*EXERCISE DIRECTIONS*. An exact repeat is needed of the lines from the one with "(370, 142) = (178, 169): none -> pink pyramid" through the last line of the data below. Please omit the pictures.

..............................

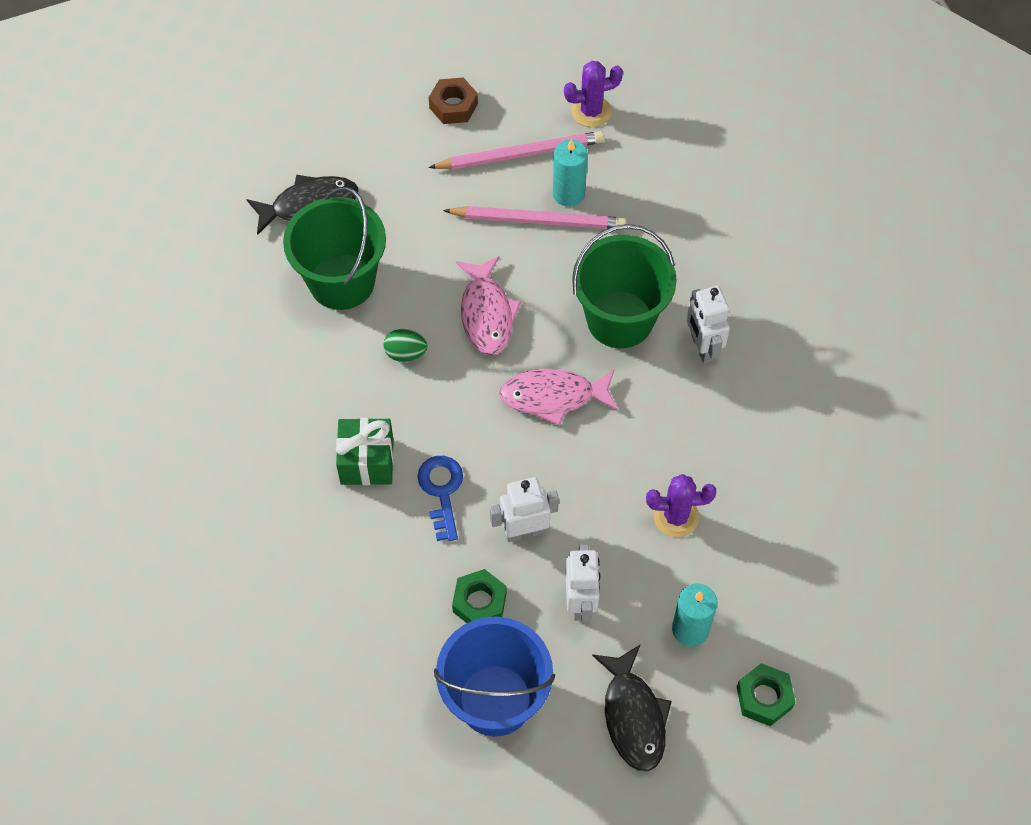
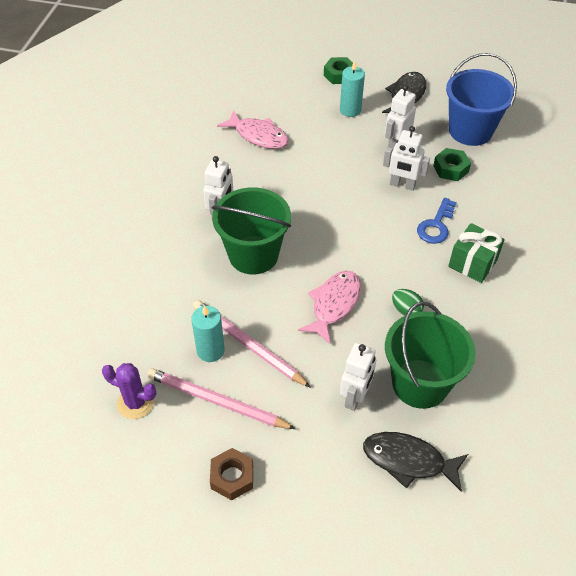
camera: 145 degrees left, 10 degrees down
(396, 232) = (355, 397): none -> white robot
(553, 397) = (331, 237): pink fish -> pink fish (258, 135)
(676, 517) = (315, 151): purple cactus -> none

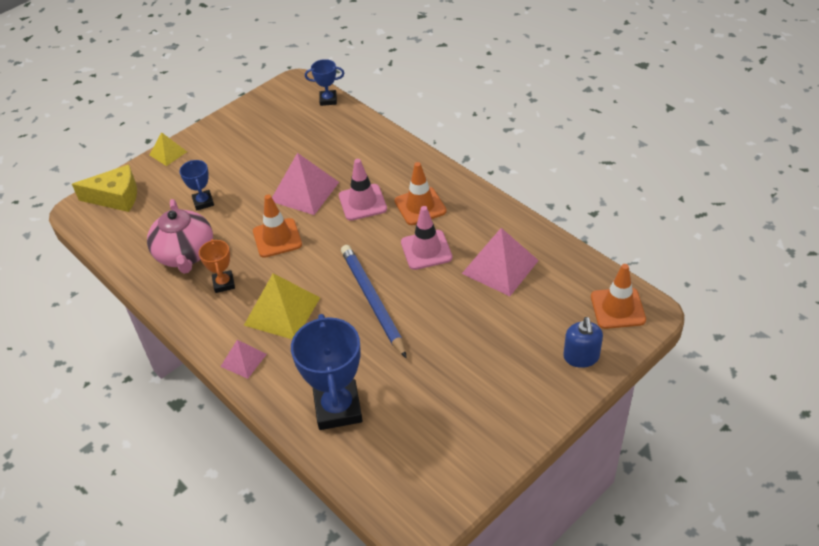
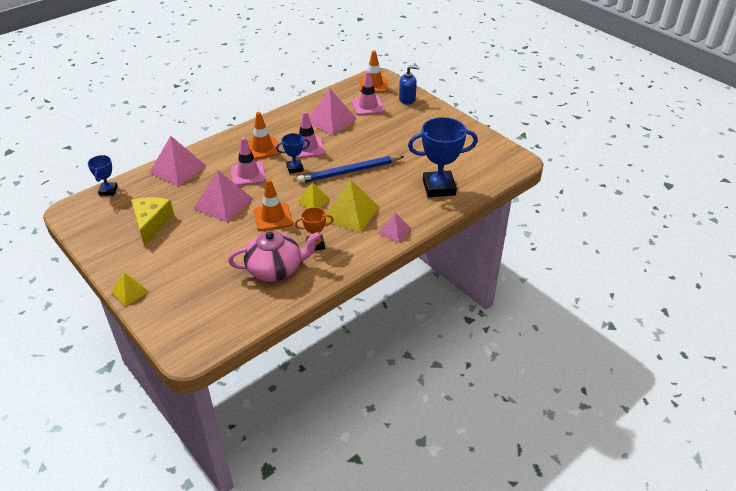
camera: 90 degrees left, 5 degrees down
(116, 197) = (180, 325): yellow cheese -> yellow cheese (151, 223)
(203, 202) = (213, 262): blue trophy -> blue trophy (295, 168)
(309, 271) = (313, 200): none -> yellow pyramid
(370, 142) = (178, 169): none -> pink pyramid
(548, 306) = (368, 106): none -> pink traffic cone

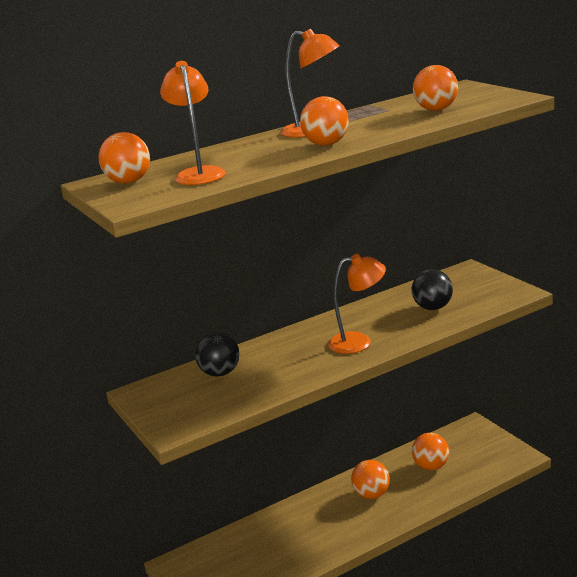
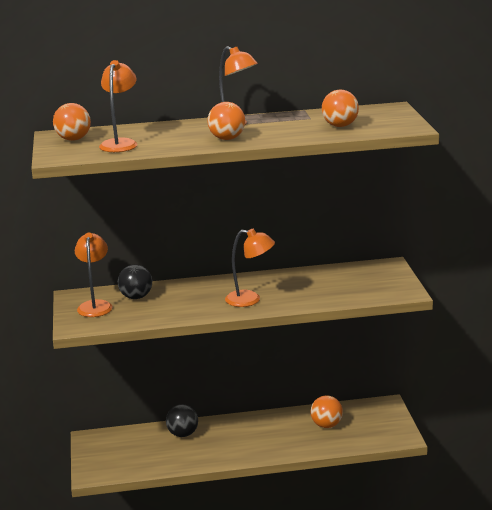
camera: 20 degrees right, 0 degrees up
(178, 396) = (95, 305): none -> orange lamp
(371, 494) = (264, 432): orange ball -> none
(433, 307) = (330, 288): black ball -> black ball (183, 434)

..............................

*REPLY TO THE EXERCISE*.
(370, 142) = (178, 169): none -> pink pyramid
(548, 306) = (368, 106): none -> pink traffic cone

camera: 20 degrees right, 0 degrees up
(178, 396) = (95, 305): none -> orange lamp
(371, 494) = (264, 432): orange ball -> none
(433, 307) = (330, 288): black ball -> black ball (183, 434)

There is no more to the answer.